- [EXERCISE]
Repeat each of the entries below word for word, without changing anything.

- [Stored data entries]
=-=-=

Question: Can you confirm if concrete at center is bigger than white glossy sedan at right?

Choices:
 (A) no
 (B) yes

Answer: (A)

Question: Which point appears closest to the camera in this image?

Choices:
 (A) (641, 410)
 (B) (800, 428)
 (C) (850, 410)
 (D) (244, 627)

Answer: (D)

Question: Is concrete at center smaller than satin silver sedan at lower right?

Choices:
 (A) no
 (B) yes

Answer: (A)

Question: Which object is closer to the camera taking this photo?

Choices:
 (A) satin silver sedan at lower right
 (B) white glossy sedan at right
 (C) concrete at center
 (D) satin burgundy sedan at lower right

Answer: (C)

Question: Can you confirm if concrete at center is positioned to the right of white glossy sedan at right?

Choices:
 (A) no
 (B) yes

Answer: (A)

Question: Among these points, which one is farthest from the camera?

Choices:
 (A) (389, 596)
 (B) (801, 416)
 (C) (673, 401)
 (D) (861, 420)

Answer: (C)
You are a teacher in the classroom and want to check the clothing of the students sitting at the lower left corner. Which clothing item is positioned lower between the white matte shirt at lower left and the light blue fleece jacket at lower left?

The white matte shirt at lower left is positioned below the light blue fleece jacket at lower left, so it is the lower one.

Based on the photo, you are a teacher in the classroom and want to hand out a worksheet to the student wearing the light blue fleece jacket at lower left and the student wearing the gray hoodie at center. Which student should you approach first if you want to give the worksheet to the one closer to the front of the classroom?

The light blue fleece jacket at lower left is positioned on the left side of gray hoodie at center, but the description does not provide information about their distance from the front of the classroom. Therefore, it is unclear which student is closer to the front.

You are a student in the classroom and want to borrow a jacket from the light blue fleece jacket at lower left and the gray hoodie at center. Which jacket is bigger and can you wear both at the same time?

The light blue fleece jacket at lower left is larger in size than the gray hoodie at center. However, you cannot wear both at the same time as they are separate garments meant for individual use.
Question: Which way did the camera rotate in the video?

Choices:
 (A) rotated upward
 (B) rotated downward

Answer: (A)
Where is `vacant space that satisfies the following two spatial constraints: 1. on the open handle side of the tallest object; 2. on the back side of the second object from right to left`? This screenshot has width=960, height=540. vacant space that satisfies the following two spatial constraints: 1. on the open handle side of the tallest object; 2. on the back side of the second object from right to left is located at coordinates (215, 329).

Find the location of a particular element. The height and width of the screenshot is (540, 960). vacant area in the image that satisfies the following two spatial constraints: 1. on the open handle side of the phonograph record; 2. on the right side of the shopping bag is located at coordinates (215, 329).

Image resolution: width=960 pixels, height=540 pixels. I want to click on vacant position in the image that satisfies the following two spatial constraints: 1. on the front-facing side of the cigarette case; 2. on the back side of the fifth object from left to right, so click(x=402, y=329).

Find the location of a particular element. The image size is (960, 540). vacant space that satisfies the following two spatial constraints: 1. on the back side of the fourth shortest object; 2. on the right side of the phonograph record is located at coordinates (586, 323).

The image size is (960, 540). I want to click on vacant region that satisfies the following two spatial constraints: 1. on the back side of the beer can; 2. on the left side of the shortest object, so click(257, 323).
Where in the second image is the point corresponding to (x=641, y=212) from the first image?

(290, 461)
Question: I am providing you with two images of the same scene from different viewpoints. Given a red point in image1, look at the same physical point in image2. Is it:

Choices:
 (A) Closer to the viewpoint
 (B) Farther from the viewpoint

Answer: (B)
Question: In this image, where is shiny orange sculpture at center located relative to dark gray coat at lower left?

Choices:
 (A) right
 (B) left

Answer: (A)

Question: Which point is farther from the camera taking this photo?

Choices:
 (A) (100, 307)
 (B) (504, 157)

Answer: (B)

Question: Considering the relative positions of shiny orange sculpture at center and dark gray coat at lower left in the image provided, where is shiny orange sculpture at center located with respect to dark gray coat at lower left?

=-=-=

- [ANSWER BOX]
Question: Can you confirm if concrete at center is bigger than white glossy sedan at right?

Choices:
 (A) no
 (B) yes

Answer: (A)

Question: Which point appears closest to the camera in this image?

Choices:
 (A) (641, 410)
 (B) (800, 428)
 (C) (850, 410)
 (D) (244, 627)

Answer: (D)

Question: Is concrete at center smaller than satin silver sedan at lower right?

Choices:
 (A) no
 (B) yes

Answer: (A)

Question: Which object is closer to the camera taking this photo?

Choices:
 (A) satin silver sedan at lower right
 (B) white glossy sedan at right
 (C) concrete at center
 (D) satin burgundy sedan at lower right

Answer: (C)

Question: Can you confirm if concrete at center is positioned to the right of white glossy sedan at right?

Choices:
 (A) no
 (B) yes

Answer: (A)

Question: Among these points, which one is farthest from the camera?

Choices:
 (A) (389, 596)
 (B) (801, 416)
 (C) (673, 401)
 (D) (861, 420)

Answer: (C)
You are a teacher in the classroom and want to check the clothing of the students sitting at the lower left corner. Which clothing item is positioned lower between the white matte shirt at lower left and the light blue fleece jacket at lower left?

The white matte shirt at lower left is positioned below the light blue fleece jacket at lower left, so it is the lower one.

Based on the photo, you are a teacher in the classroom and want to hand out a worksheet to the student wearing the light blue fleece jacket at lower left and the student wearing the gray hoodie at center. Which student should you approach first if you want to give the worksheet to the one closer to the front of the classroom?

The light blue fleece jacket at lower left is positioned on the left side of gray hoodie at center, but the description does not provide information about their distance from the front of the classroom. Therefore, it is unclear which student is closer to the front.

You are a student in the classroom and want to borrow a jacket from the light blue fleece jacket at lower left and the gray hoodie at center. Which jacket is bigger and can you wear both at the same time?

The light blue fleece jacket at lower left is larger in size than the gray hoodie at center. However, you cannot wear both at the same time as they are separate garments meant for individual use.
Question: Which way did the camera rotate in the video?

Choices:
 (A) rotated upward
 (B) rotated downward

Answer: (A)
Where is `vacant space that satisfies the following two spatial constraints: 1. on the open handle side of the tallest object; 2. on the back side of the second object from right to left`? This screenshot has width=960, height=540. vacant space that satisfies the following two spatial constraints: 1. on the open handle side of the tallest object; 2. on the back side of the second object from right to left is located at coordinates (215, 329).

Find the location of a particular element. The height and width of the screenshot is (540, 960). vacant area in the image that satisfies the following two spatial constraints: 1. on the open handle side of the phonograph record; 2. on the right side of the shopping bag is located at coordinates (215, 329).

Image resolution: width=960 pixels, height=540 pixels. I want to click on vacant position in the image that satisfies the following two spatial constraints: 1. on the front-facing side of the cigarette case; 2. on the back side of the fifth object from left to right, so click(x=402, y=329).

Find the location of a particular element. The image size is (960, 540). vacant space that satisfies the following two spatial constraints: 1. on the back side of the fourth shortest object; 2. on the right side of the phonograph record is located at coordinates (586, 323).

The image size is (960, 540). I want to click on vacant region that satisfies the following two spatial constraints: 1. on the back side of the beer can; 2. on the left side of the shortest object, so click(257, 323).
Where in the second image is the point corresponding to (x=641, y=212) from the first image?

(290, 461)
Question: I am providing you with two images of the same scene from different viewpoints. Given a red point in image1, look at the same physical point in image2. Is it:

Choices:
 (A) Closer to the viewpoint
 (B) Farther from the viewpoint

Answer: (B)
Question: In this image, where is shiny orange sculpture at center located relative to dark gray coat at lower left?

Choices:
 (A) right
 (B) left

Answer: (A)

Question: Which point is farther from the camera taking this photo?

Choices:
 (A) (100, 307)
 (B) (504, 157)

Answer: (B)

Question: Considering the relative positions of shiny orange sculpture at center and dark gray coat at lower left in the image provided, where is shiny orange sculpture at center located with respect to dark gray coat at lower left?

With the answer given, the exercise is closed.